Top of Recorded data

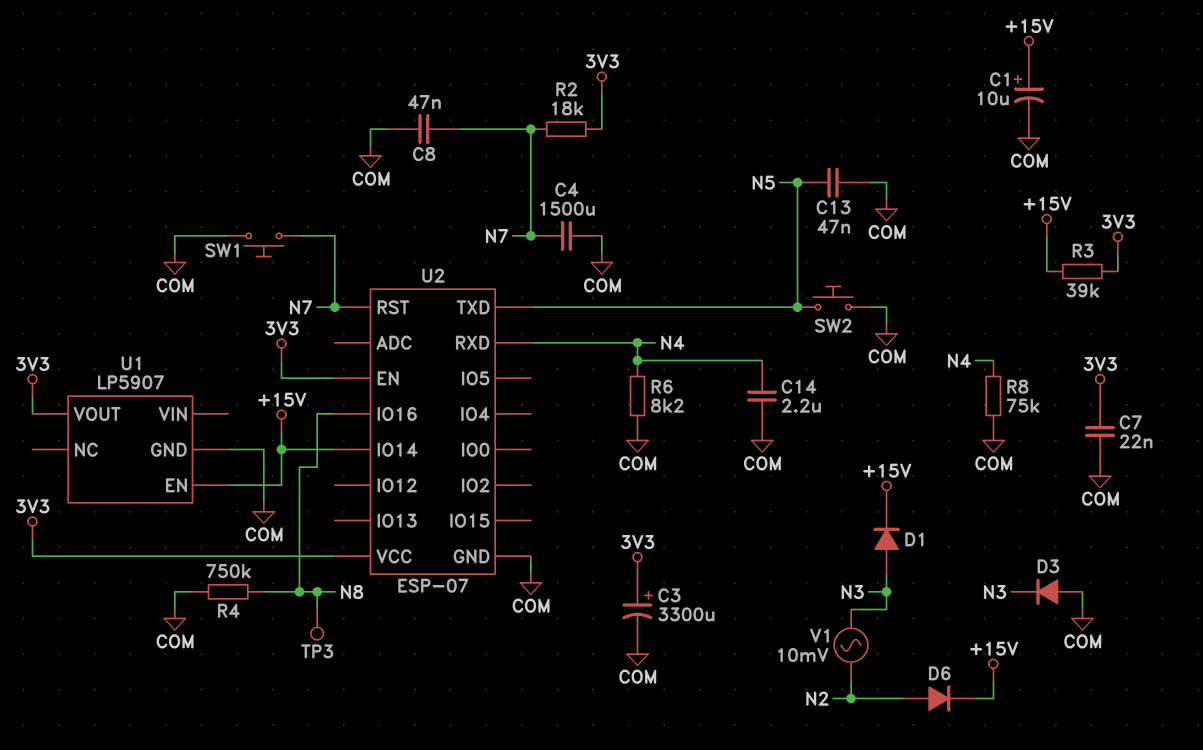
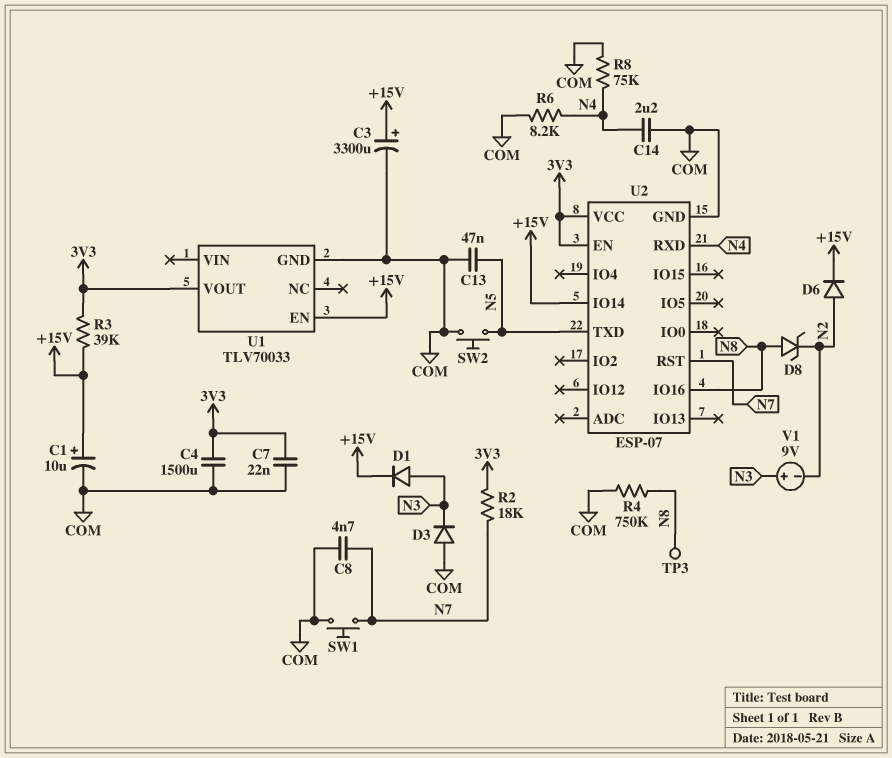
C3: 3300uF (plus 3V3, minus COM) -> 3300uF (plus +15V, minus COM)
C4: 1500uF (COM, N7) -> 1500uF (3V3, COM)
C8: 47nF (COM, N7) -> 4.7nF (COM, N7)
D8: none -> zener (A N8, K N2)
U1: LP5907 -> TLV70033
V1: AC 10mV (N2, N3) -> 9V (plus N3, minus N2)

Bottom of Recorded data

• What you should do: Give back the records exactly, minus any pictures.

• Response to this exercise:
C3: 3300uF (plus 3V3, minus COM) -> 3300uF (plus +15V, minus COM)
C4: 1500uF (COM, N7) -> 1500uF (3V3, COM)
C8: 47nF (COM, N7) -> 4.7nF (COM, N7)
D8: none -> zener (A N8, K N2)
U1: LP5907 -> TLV70033
V1: AC 10mV (N2, N3) -> 9V (plus N3, minus N2)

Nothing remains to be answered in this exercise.